TASK BRIEF
Between the line containing "R4: 1k (NET10, VIN) -> 1k (GND, VIN)" and the line containing "C3: 6.8nF (GND, NET2) -> 6.8nF (GND, NET4)" lies a run of lines; give that run again exactly, with both of those lines, and nothing else from the entries below.

RECORDS PROVIDED
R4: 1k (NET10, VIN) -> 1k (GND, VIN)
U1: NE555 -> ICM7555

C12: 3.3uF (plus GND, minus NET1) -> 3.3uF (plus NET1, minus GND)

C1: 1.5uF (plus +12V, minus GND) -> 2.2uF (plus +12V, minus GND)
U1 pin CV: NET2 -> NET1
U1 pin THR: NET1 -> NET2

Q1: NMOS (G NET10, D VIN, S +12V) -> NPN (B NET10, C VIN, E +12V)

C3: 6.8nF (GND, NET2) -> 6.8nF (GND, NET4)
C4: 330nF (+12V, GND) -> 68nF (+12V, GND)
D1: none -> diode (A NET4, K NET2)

==

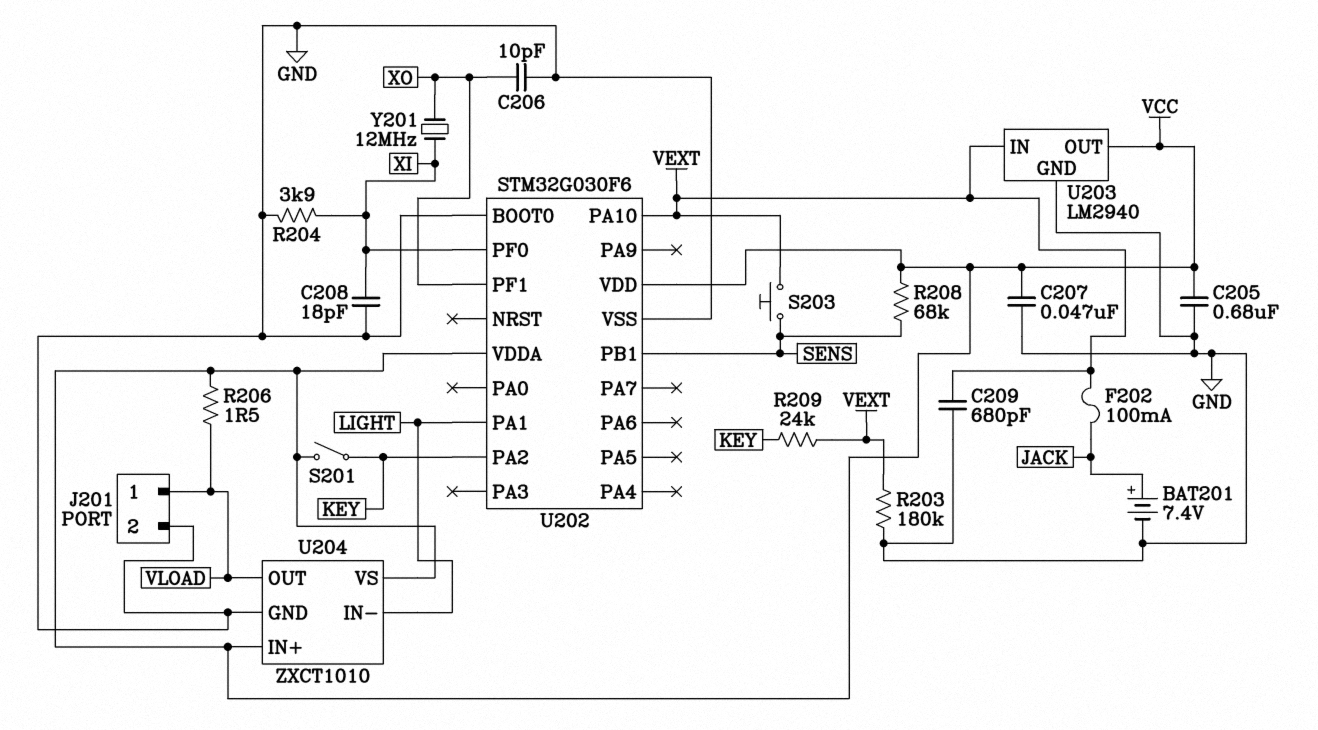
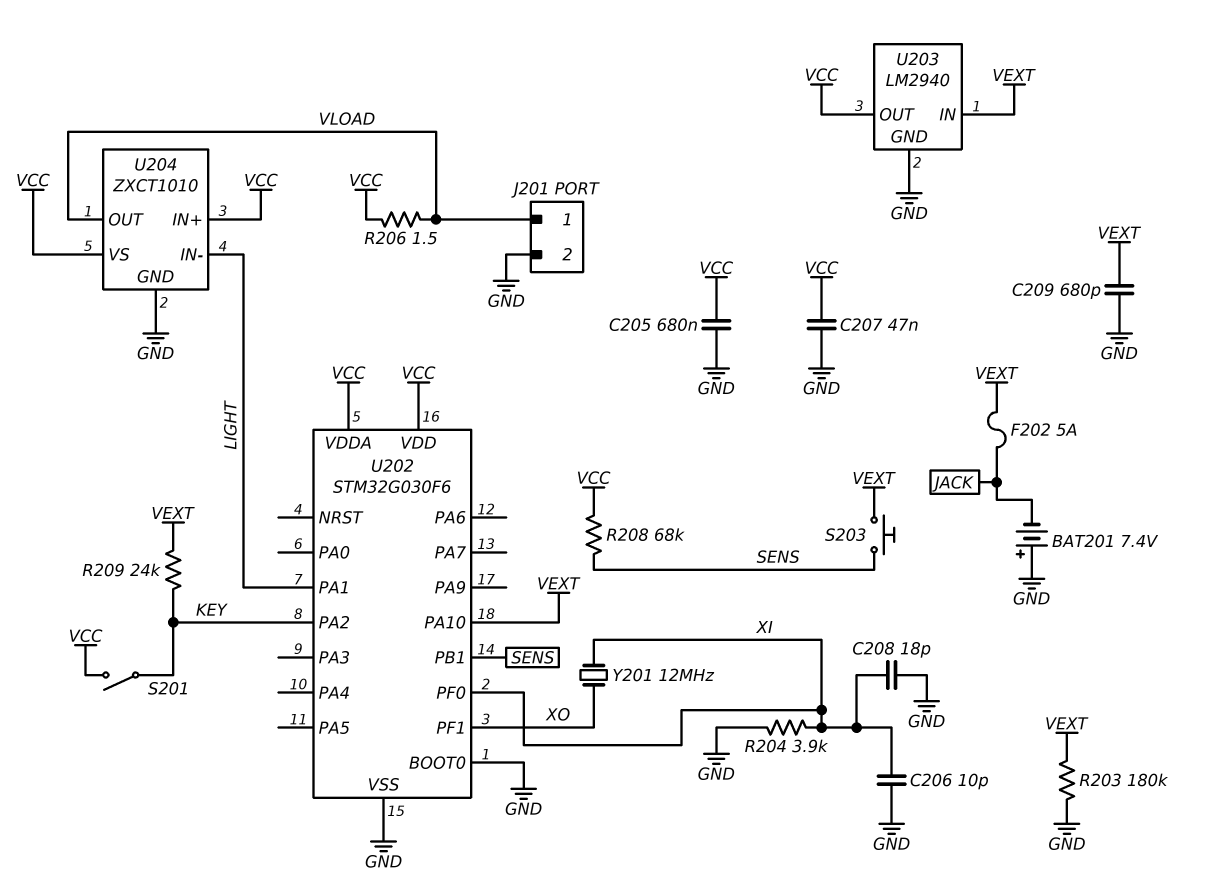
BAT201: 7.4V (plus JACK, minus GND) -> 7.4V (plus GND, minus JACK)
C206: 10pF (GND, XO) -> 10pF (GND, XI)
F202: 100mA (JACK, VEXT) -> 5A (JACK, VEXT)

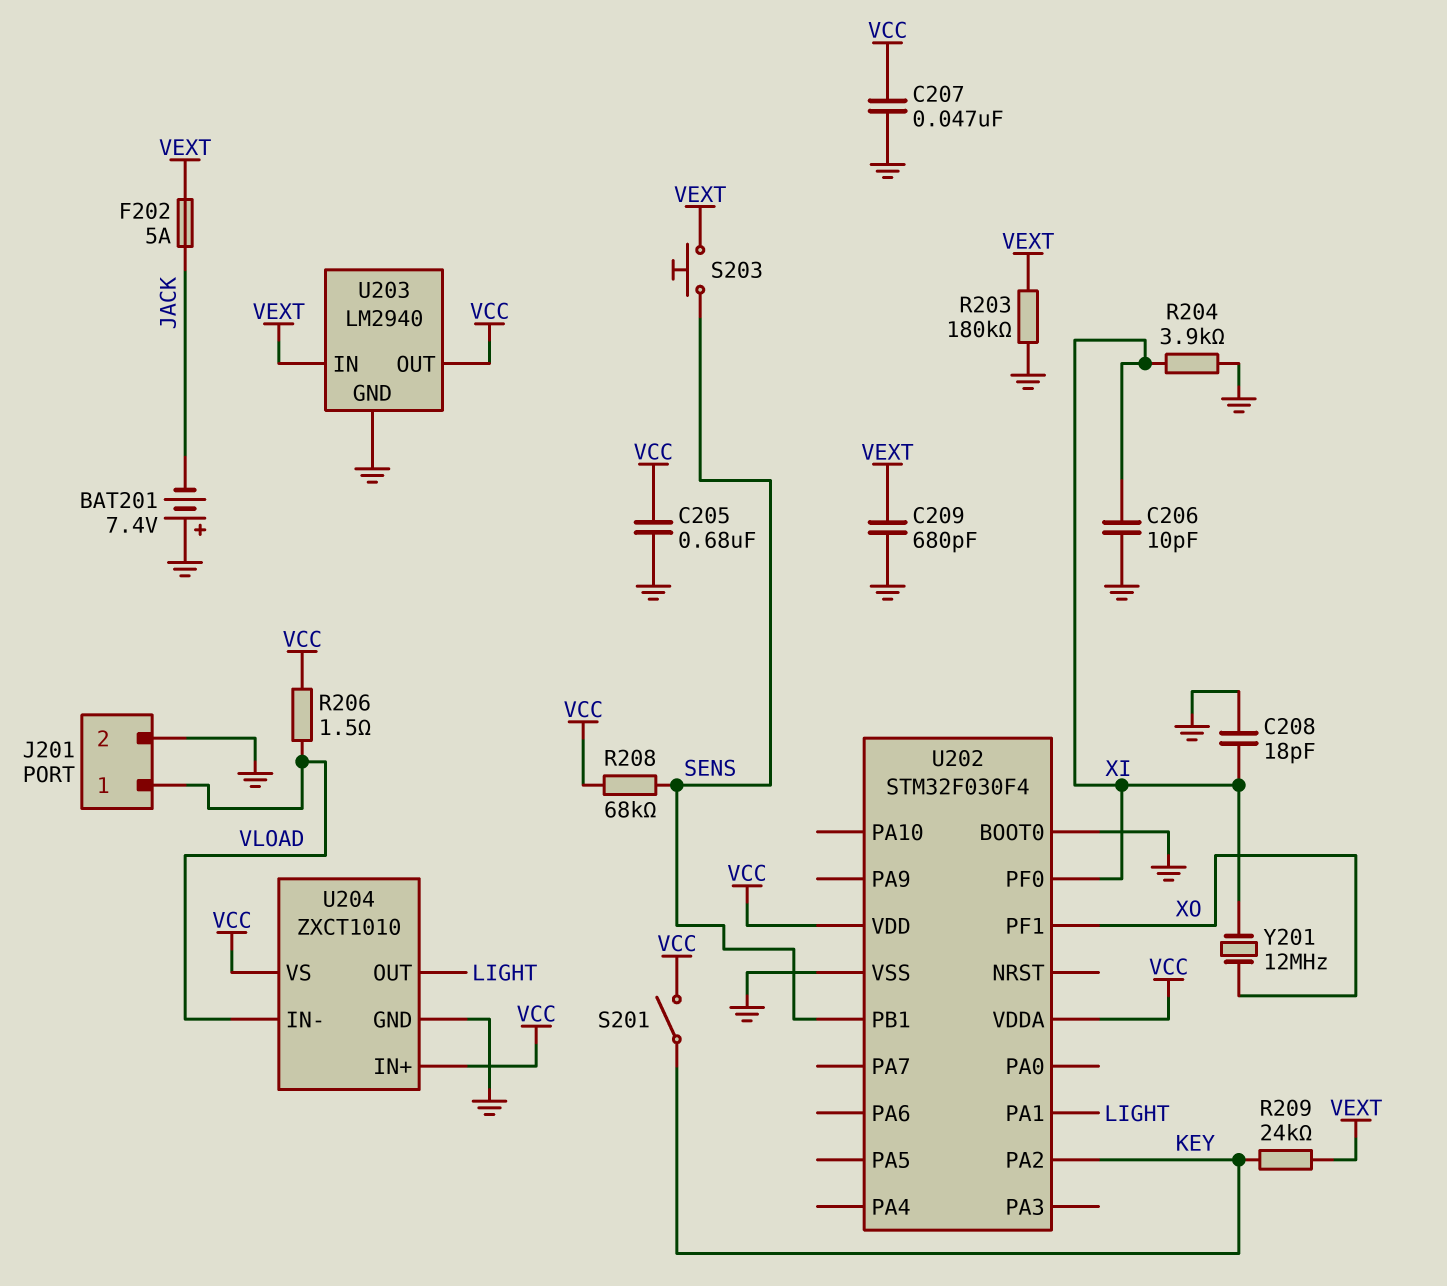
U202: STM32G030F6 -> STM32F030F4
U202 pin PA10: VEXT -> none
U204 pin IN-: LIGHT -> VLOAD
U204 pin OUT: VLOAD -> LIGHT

SOLUTION TO THIS PROBLEM
R4: 1k (NET10, VIN) -> 1k (GND, VIN)
U1: NE555 -> ICM7555

C12: 3.3uF (plus GND, minus NET1) -> 3.3uF (plus NET1, minus GND)

C1: 1.5uF (plus +12V, minus GND) -> 2.2uF (plus +12V, minus GND)
U1 pin CV: NET2 -> NET1
U1 pin THR: NET1 -> NET2

Q1: NMOS (G NET10, D VIN, S +12V) -> NPN (B NET10, C VIN, E +12V)

C3: 6.8nF (GND, NET2) -> 6.8nF (GND, NET4)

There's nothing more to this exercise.